■ Exercise:
Each record that follows should be repeated exactly, with no pictures carried over.
+===+
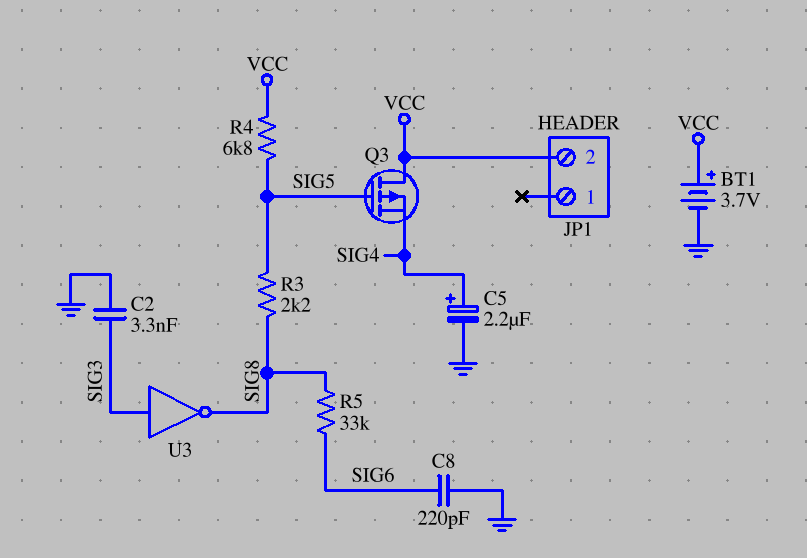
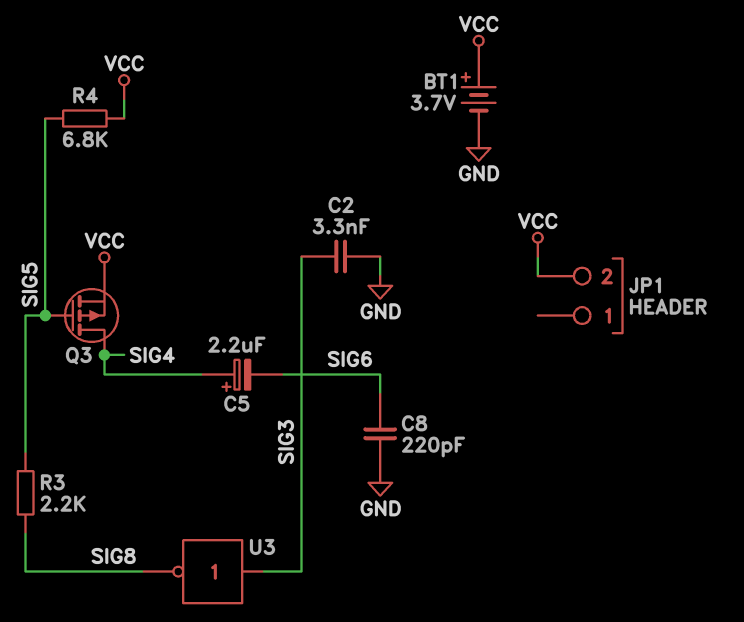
C5: 2.2uF (plus SIG4, minus GND) -> 2.2uF (plus SIG4, minus SIG6)
Q3: PMOS (G SIG5, D VCC, S SIG4) -> PMOS (G SIG5, D SIG4, S VCC)
R5: 33k (SIG6, SIG8) -> none

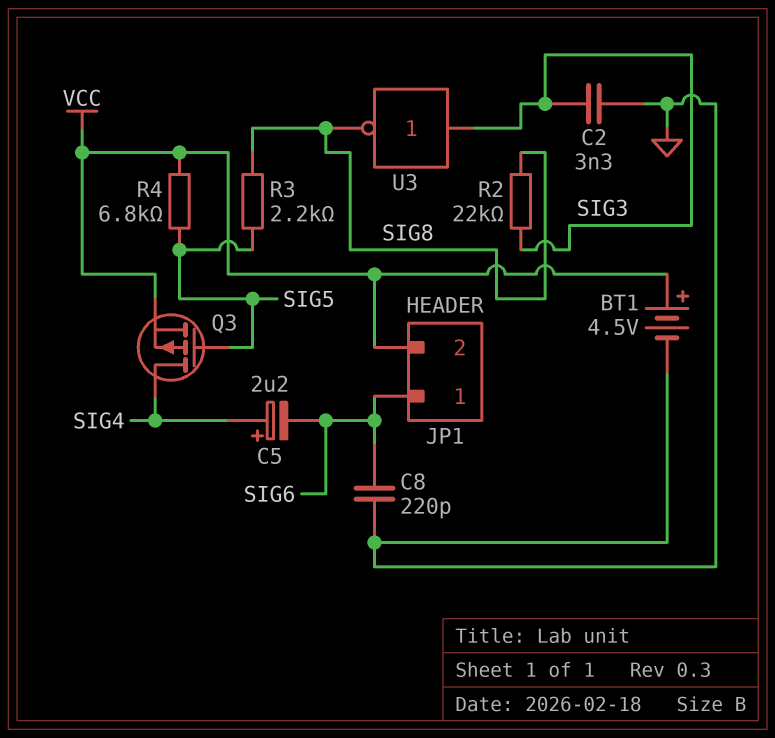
BT1: 3.7V (plus VCC, minus GND) -> 4.5V (plus VCC, minus GND)
JP1 pin 1: none -> SIG6
R2: none -> 22k (SIG3, SIG8)

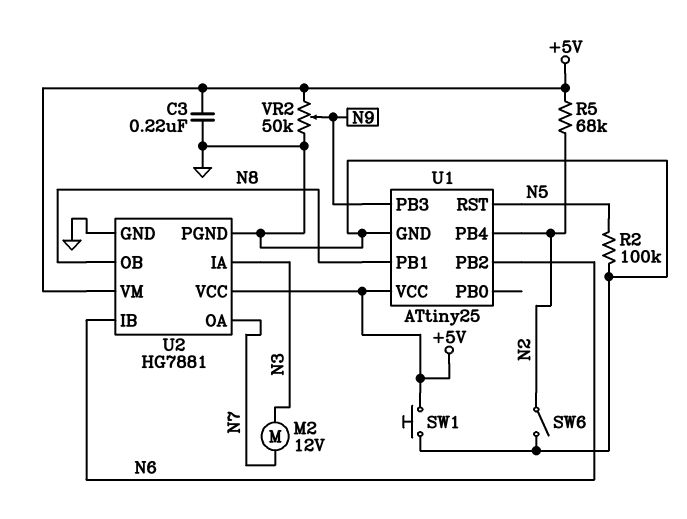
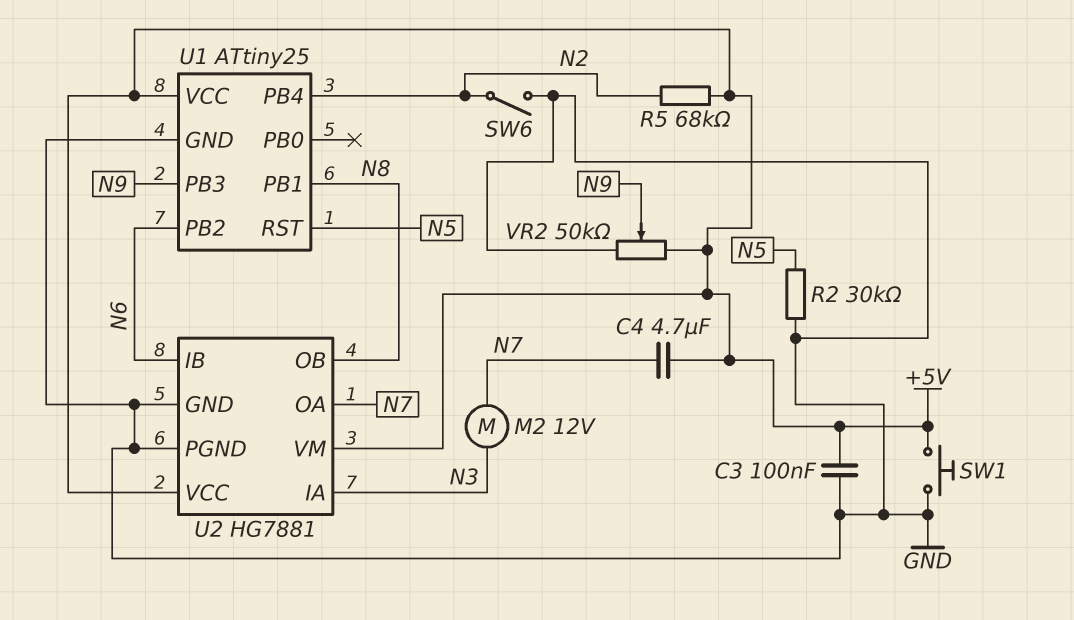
C3: 220nF (+5V, GND) -> 100nF (+5V, GND)
C4: none -> 4.7uF (+5V, N7)
R2: 100k (GND, N5) -> 30k (GND, N5)

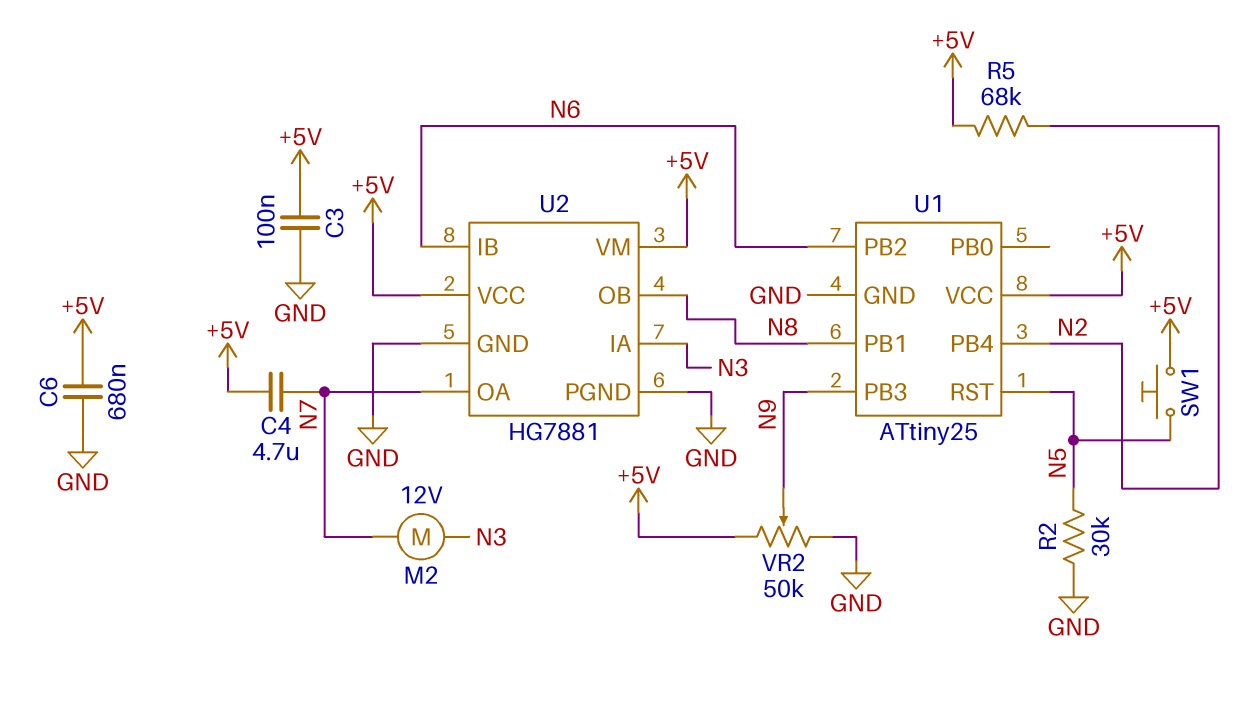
C6: none -> 680nF (+5V, GND)
SW1: button (+5V, GND) -> button (+5V, N5)
SW6: switch (GND, N2) -> none

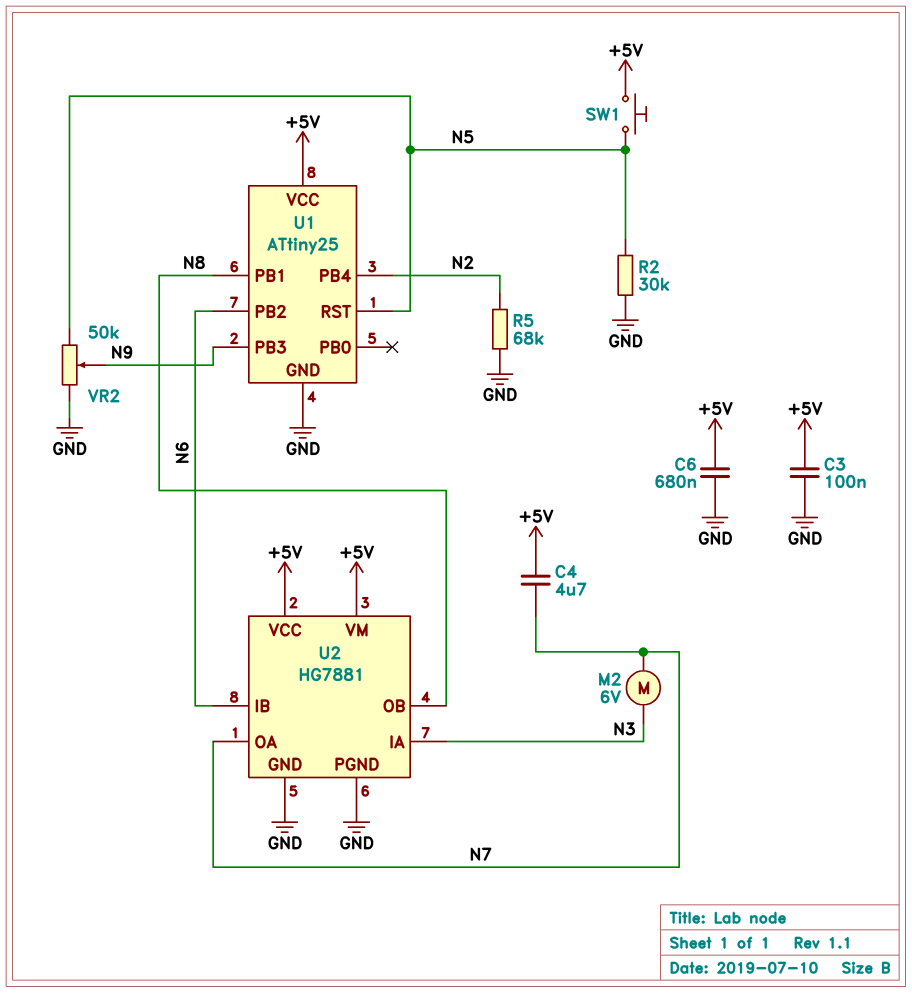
M2: motor 12V (N3, N7) -> motor 6V (N3, N7)
R5: 68k (+5V, N2) -> 68k (GND, N2)
VR2: 50k (+5V, GND, wiper N9) -> 50k (GND, N5, wiper N9)

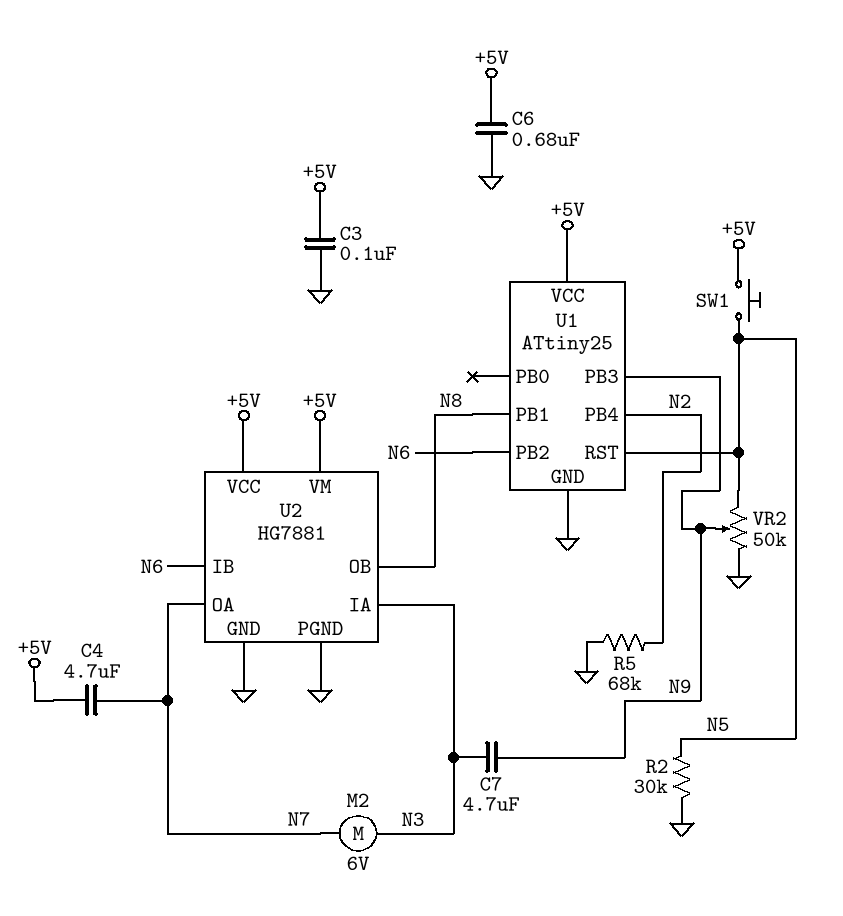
C7: none -> 4.7uF (N3, N9)

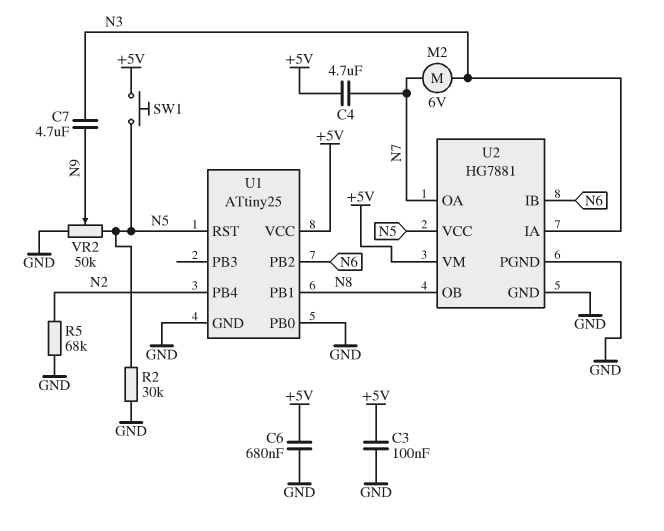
U1 pin PB0: none -> GND
U1 pin PB3: N9 -> none
U2 pin VCC: +5V -> N5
+===+
■ Task response:
C5: 2.2uF (plus SIG4, minus GND) -> 2.2uF (plus SIG4, minus SIG6)
Q3: PMOS (G SIG5, D VCC, S SIG4) -> PMOS (G SIG5, D SIG4, S VCC)
R5: 33k (SIG6, SIG8) -> none

BT1: 3.7V (plus VCC, minus GND) -> 4.5V (plus VCC, minus GND)
JP1 pin 1: none -> SIG6
R2: none -> 22k (SIG3, SIG8)

C3: 220nF (+5V, GND) -> 100nF (+5V, GND)
C4: none -> 4.7uF (+5V, N7)
R2: 100k (GND, N5) -> 30k (GND, N5)

C6: none -> 680nF (+5V, GND)
SW1: button (+5V, GND) -> button (+5V, N5)
SW6: switch (GND, N2) -> none

M2: motor 12V (N3, N7) -> motor 6V (N3, N7)
R5: 68k (+5V, N2) -> 68k (GND, N2)
VR2: 50k (+5V, GND, wiper N9) -> 50k (GND, N5, wiper N9)

C7: none -> 4.7uF (N3, N9)

U1 pin PB0: none -> GND
U1 pin PB3: N9 -> none
U2 pin VCC: +5V -> N5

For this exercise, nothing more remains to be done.